#### [PROBLEM REQUIREMENTS]
Nothing but the lines from the one with "Segment: benign epithelium." to the final line should be returned, each exactly as it appears.

#### [MATERIAL SHOWN]

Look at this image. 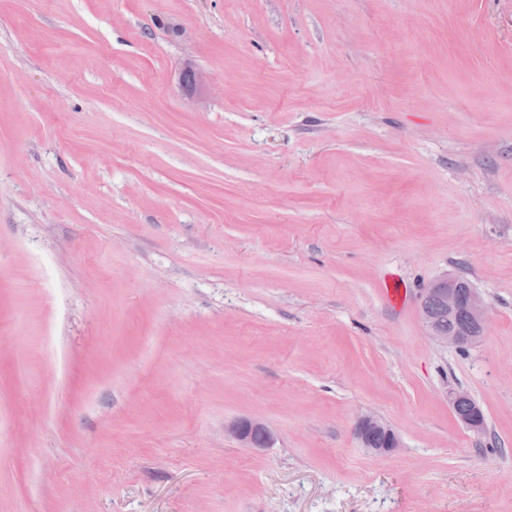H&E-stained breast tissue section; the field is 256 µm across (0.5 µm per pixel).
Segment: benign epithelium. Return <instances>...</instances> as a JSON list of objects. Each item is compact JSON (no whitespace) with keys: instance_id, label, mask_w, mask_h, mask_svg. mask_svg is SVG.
Here are the masks:
<instances>
[{"instance_id":"benign-epithelium-1","label":"benign epithelium","mask_w":512,"mask_h":512,"mask_svg":"<svg viewBox=\"0 0 512 512\" xmlns=\"http://www.w3.org/2000/svg\"><path fill=\"white\" fill-rule=\"evenodd\" d=\"M183 69L191 71L193 75V84L185 88L186 93L194 95L206 87L207 75L194 63L185 62ZM430 298L440 302L443 310L448 313V318L451 319L462 312L466 319L464 323L444 330L439 328L423 310L421 318L426 336L454 349L462 350L474 345L486 335L487 308L484 299L476 288L460 277L444 274L435 279L423 289L420 307H425L426 301ZM464 402L471 403L470 411L465 416H458L459 421L473 431L482 430L485 418L481 407L472 401L468 392L460 389L448 390V404L453 411H458V406ZM354 431L362 445L375 454L388 455L401 447L397 433L373 413L359 415L354 422ZM376 431L386 435V442L380 448H373L368 442L369 435ZM228 432L245 447H263L273 440L271 430L258 419L236 421L229 425ZM256 432L262 433V441H254L253 434Z\"/></svg>"}]
</instances>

#### [RESULT BELOW]
Segment: benign epithelium. Return <instances>...</instances> as a JSON list of objects. Each item is compact JSON (no whitespace) with keys: instance_id, label, mask_w, mask_h, mask_svg. mask_svg is SVG.
Here are the masks:
<instances>
[{"instance_id":"benign-epithelium-1","label":"benign epithelium","mask_w":512,"mask_h":512,"mask_svg":"<svg viewBox=\"0 0 512 512\" xmlns=\"http://www.w3.org/2000/svg\"><path fill=\"white\" fill-rule=\"evenodd\" d=\"M183 69L191 71L193 75V84L185 88L186 93L194 95L206 87L207 75L194 63L185 62ZM430 298L440 302L443 310L448 313V318L451 319L462 312L466 319L464 323L444 330L439 328L423 310L421 318L426 336L454 349L462 350L474 345L486 335L487 308L484 299L476 288L460 277L444 274L435 279L423 289L420 307H425L426 301ZM464 402L471 403L470 411L465 416H458L459 421L473 431L482 430L485 418L481 407L472 401L468 392L460 389L448 390V404L453 411H458V406ZM354 431L362 445L375 454L388 455L401 447L397 433L373 413L359 415L354 422ZM376 431L386 435V442L380 448H373L368 442L369 435ZM228 432L245 447H263L273 440L271 430L258 419L236 421L229 425ZM256 432L262 433V441H254L253 434Z\"/></svg>"}]
</instances>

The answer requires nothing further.